_What you should do_
Apart from the pictures, every entry should be reproduced exactly.

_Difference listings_
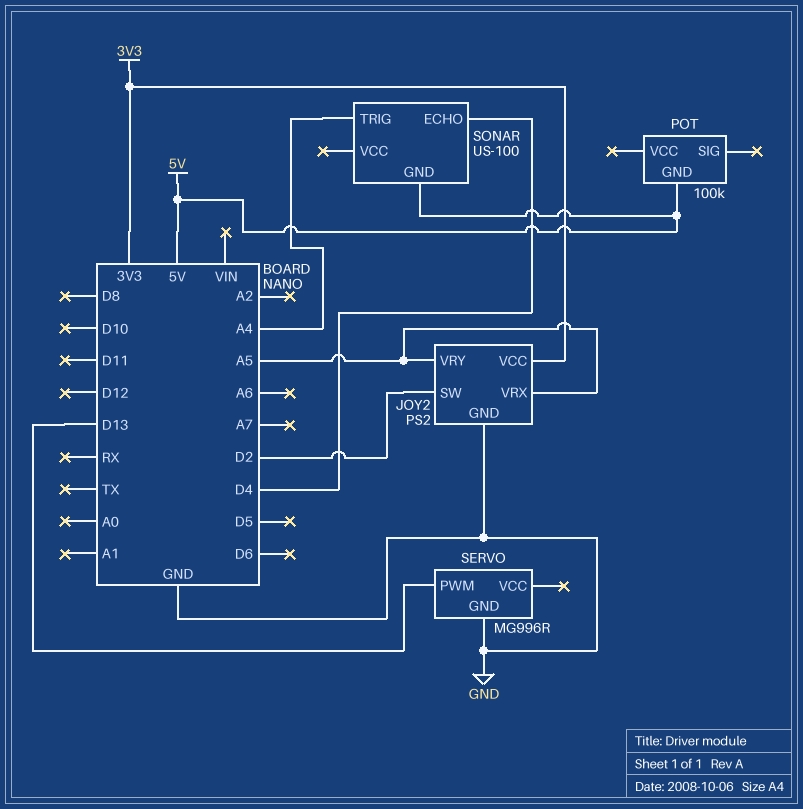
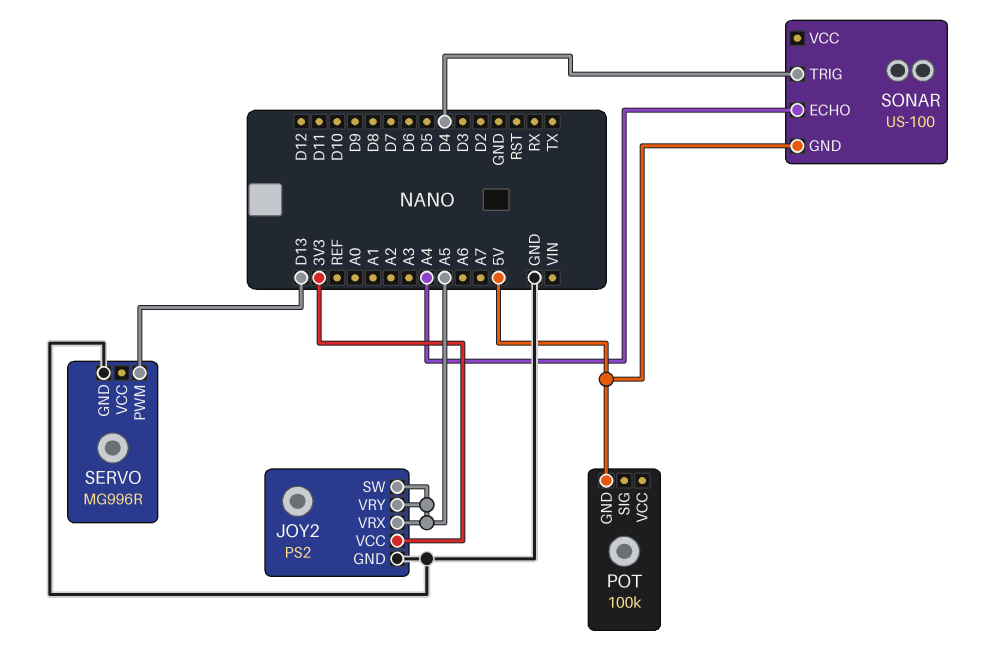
JOY2 pin SW: D2 -> A5
SONAR pin ECHO: D4 -> A4
SONAR pin TRIG: A4 -> D4

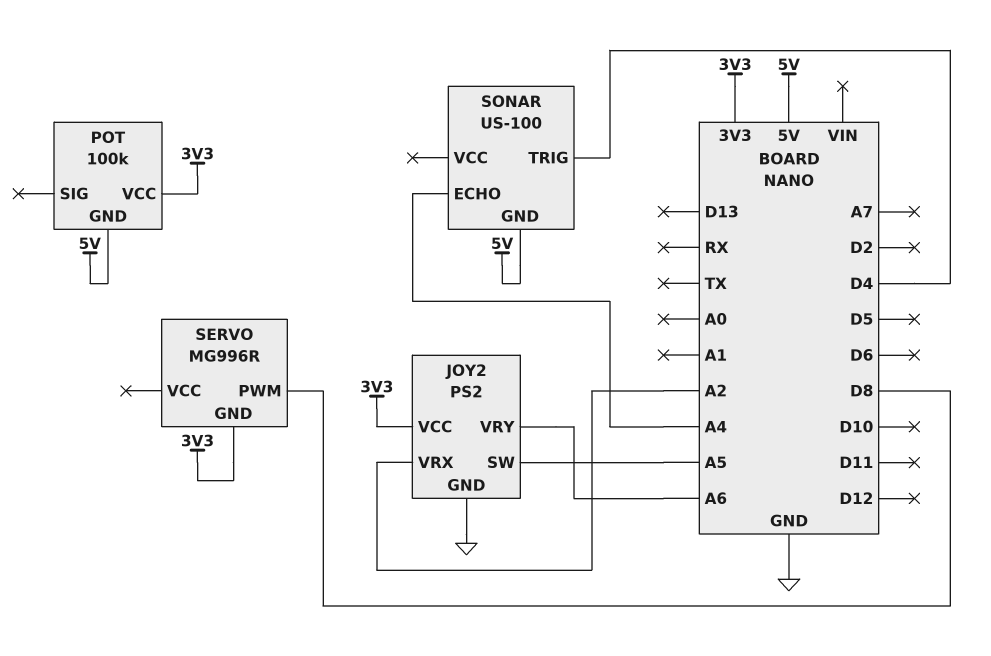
JOY2 pin VRX: A5 -> A2
JOY2 pin VRY: A5 -> A6
POT pin VCC: none -> 3V3
SERVO pin GND: GND -> 3V3
SERVO pin PWM: D13 -> D8

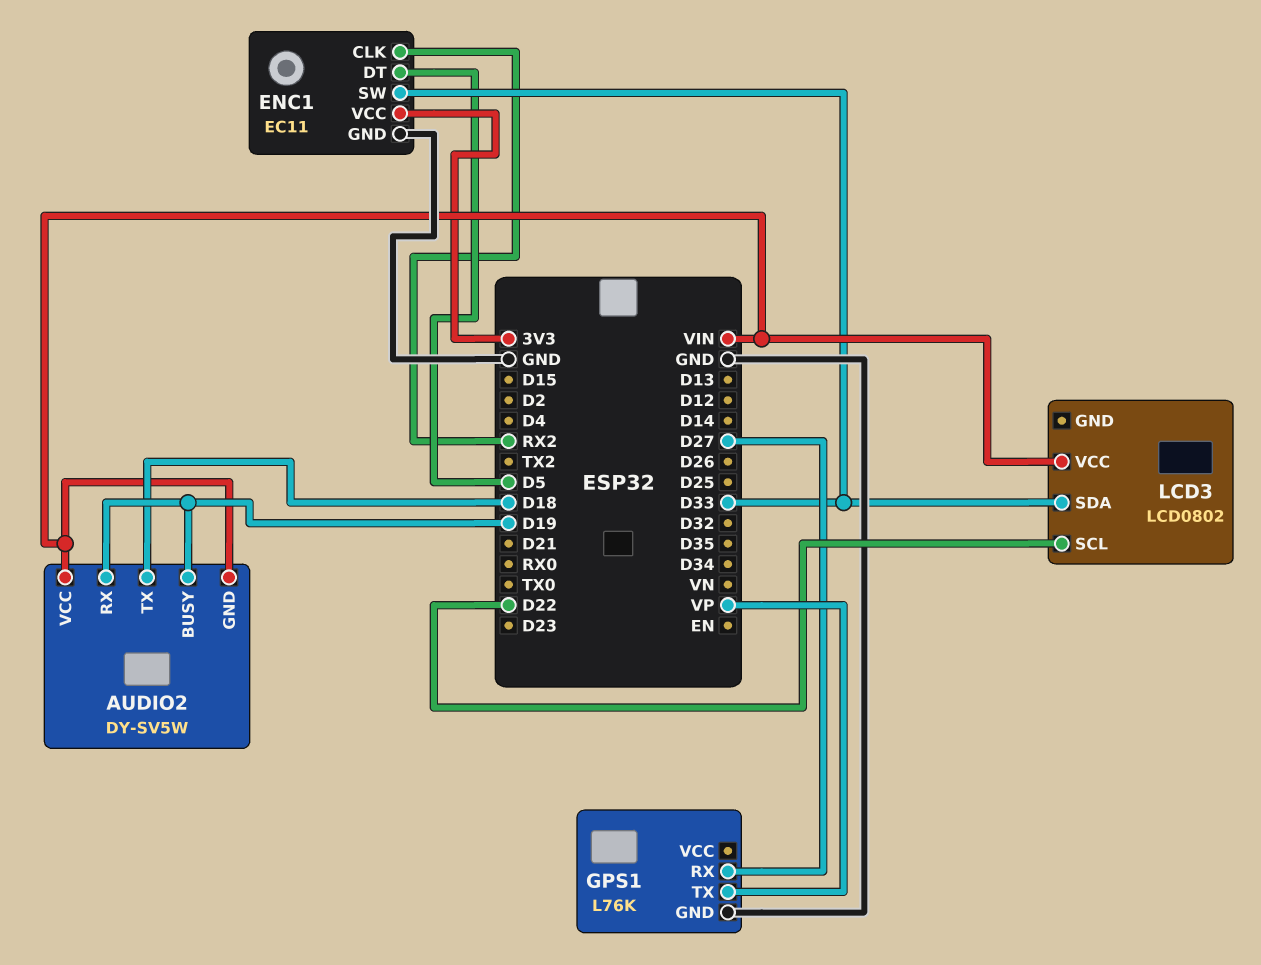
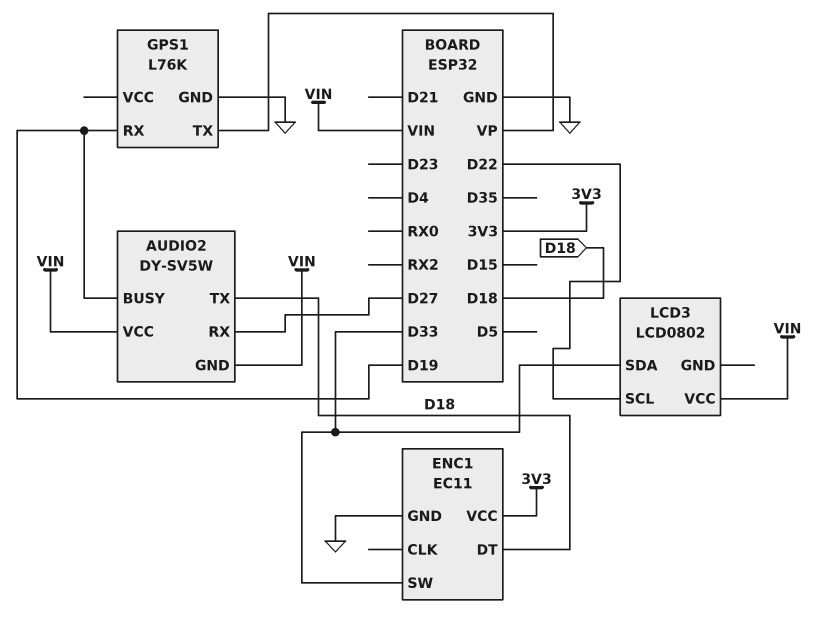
AUDIO2 pin RX: D19 -> D27
ENC1 pin CLK: RX2 -> none
ENC1 pin DT: D5 -> D18
GPS1 pin RX: D27 -> D19

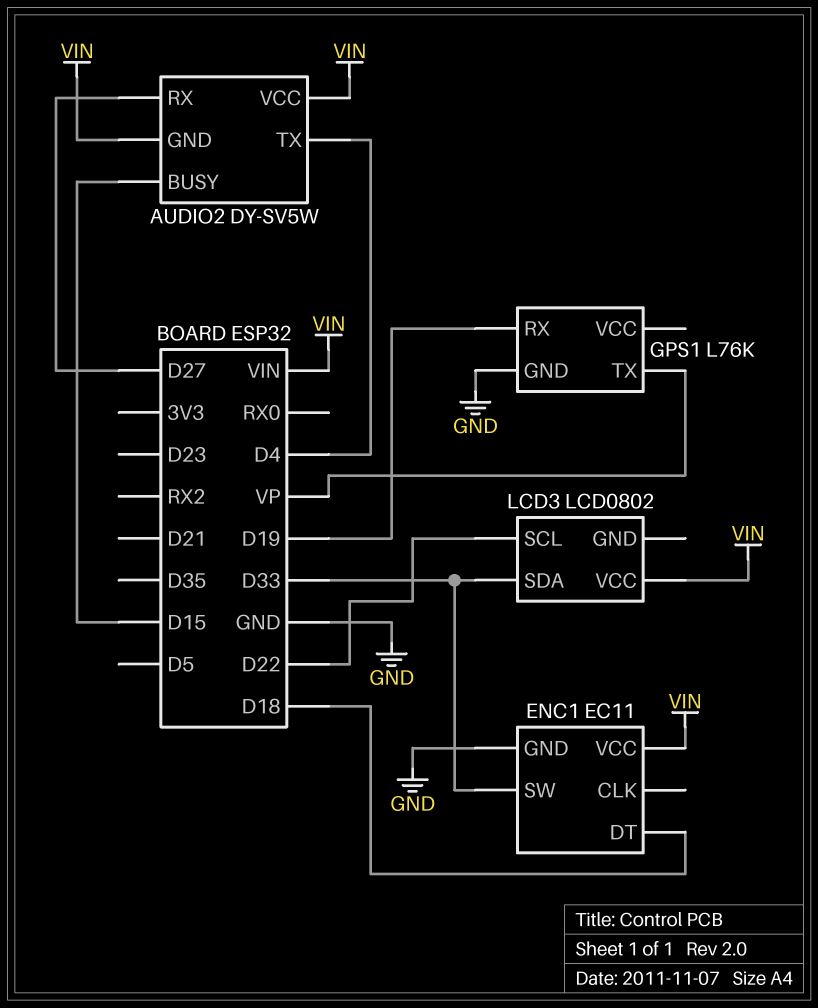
AUDIO2 pin BUSY: D19 -> D15
AUDIO2 pin TX: D18 -> D4
ENC1 pin VCC: 3V3 -> VIN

_Solution to this exercise_
JOY2 pin SW: D2 -> A5
SONAR pin ECHO: D4 -> A4
SONAR pin TRIG: A4 -> D4

JOY2 pin VRX: A5 -> A2
JOY2 pin VRY: A5 -> A6
POT pin VCC: none -> 3V3
SERVO pin GND: GND -> 3V3
SERVO pin PWM: D13 -> D8

AUDIO2 pin RX: D19 -> D27
ENC1 pin CLK: RX2 -> none
ENC1 pin DT: D5 -> D18
GPS1 pin RX: D27 -> D19

AUDIO2 pin BUSY: D19 -> D15
AUDIO2 pin TX: D18 -> D4
ENC1 pin VCC: 3V3 -> VIN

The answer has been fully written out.